[Assigned task]: Please return the records below exactly as they appear, leaving every picture out.

[Recorded information]:
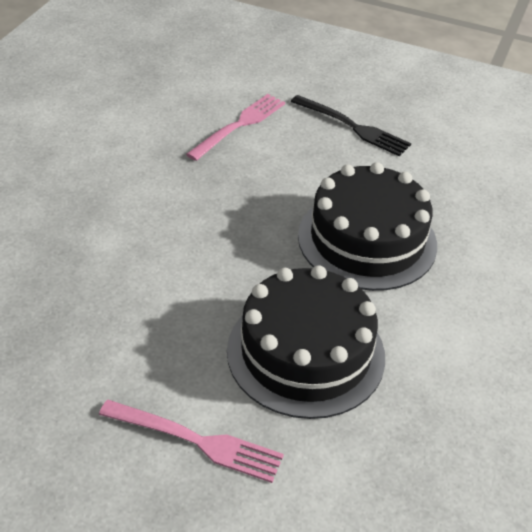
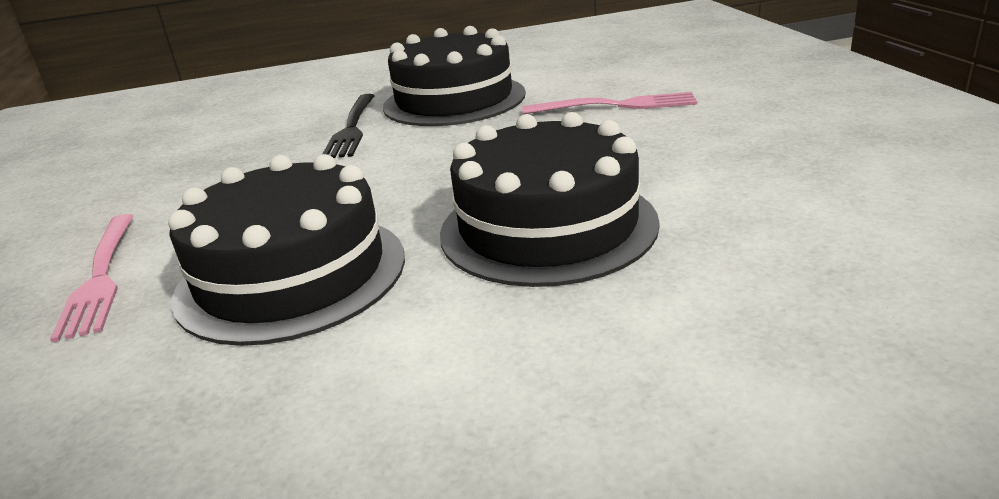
camera: 60 degrees right, 15 degrees down
black fork [291,95,411,156] -> black fork moved to [323,94,375,158]
none -> black cake [383,26,526,126]

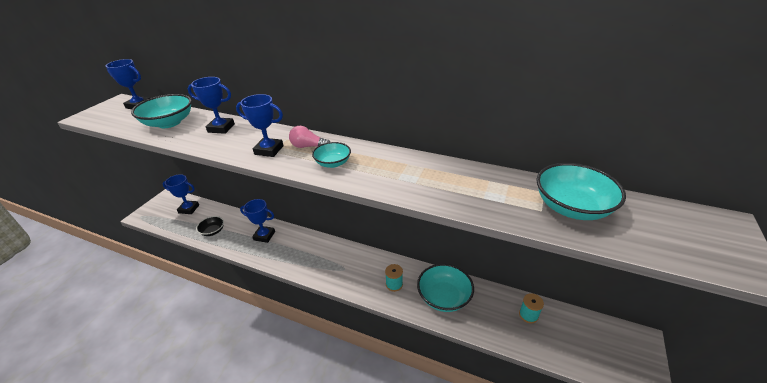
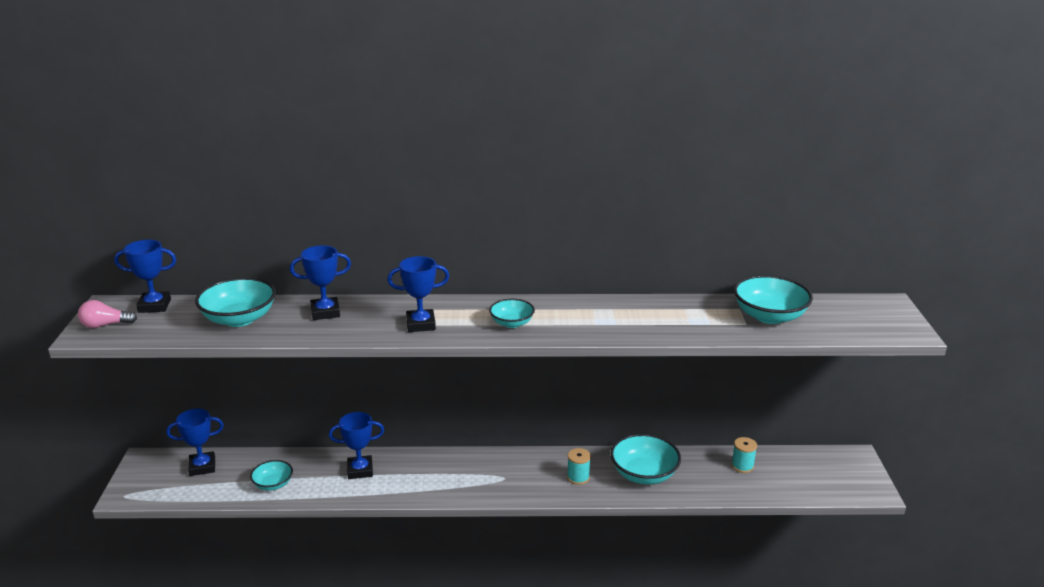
camera: 25 degrees left, 10 degrees down
black bowl [196,216,224,236] -> turquoise bowl [250,460,293,491]
pink light bulb [289,126,330,148] -> pink light bulb moved to [78,300,137,328]

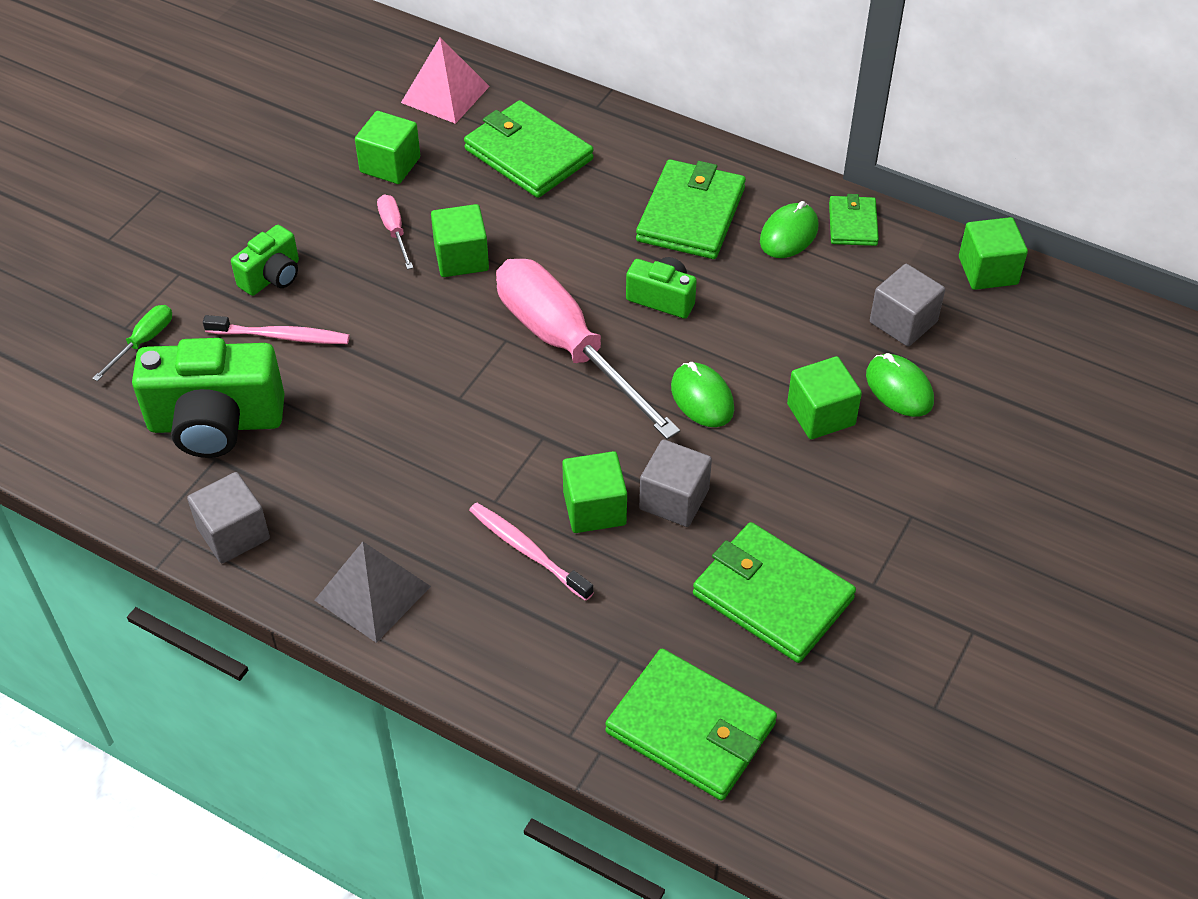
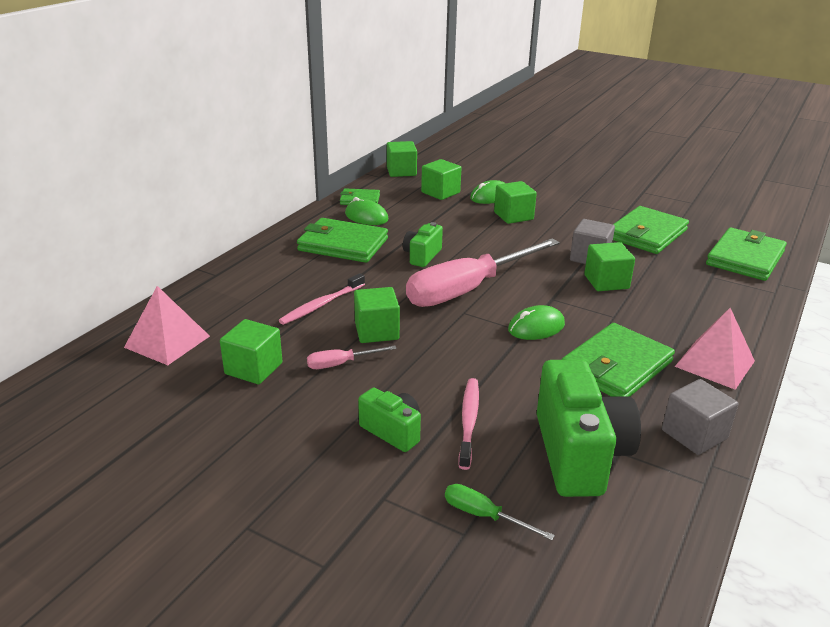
camera: 90 degrees left, 20 degrees down
grey pyramid [315,542,431,643] -> pink pyramid [675,308,755,390]
green wallet [464,100,594,198] -> green wallet moved to [561,323,675,397]
pink toothbrush [469,503,594,601] -> pink toothbrush moved to [279,273,365,325]
green mouse [671,362,734,427] -> green mouse moved to [508,305,565,340]
grey cube [870,264,945,347] -> green cube [421,159,461,200]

[Task answer]:
camera: 60 degrees right, 15 degrees down
black fork [291,95,411,156] -> black fork moved to [323,94,375,158]
none -> black cake [383,26,526,126]

camera: 25 degrees left, 10 degrees down
black bowl [196,216,224,236] -> turquoise bowl [250,460,293,491]
pink light bulb [289,126,330,148] -> pink light bulb moved to [78,300,137,328]

camera: 90 degrees left, 20 degrees down
grey pyramid [315,542,431,643] -> pink pyramid [675,308,755,390]
green wallet [464,100,594,198] -> green wallet moved to [561,323,675,397]
pink toothbrush [469,503,594,601] -> pink toothbrush moved to [279,273,365,325]
green mouse [671,362,734,427] -> green mouse moved to [508,305,565,340]
grey cube [870,264,945,347] -> green cube [421,159,461,200]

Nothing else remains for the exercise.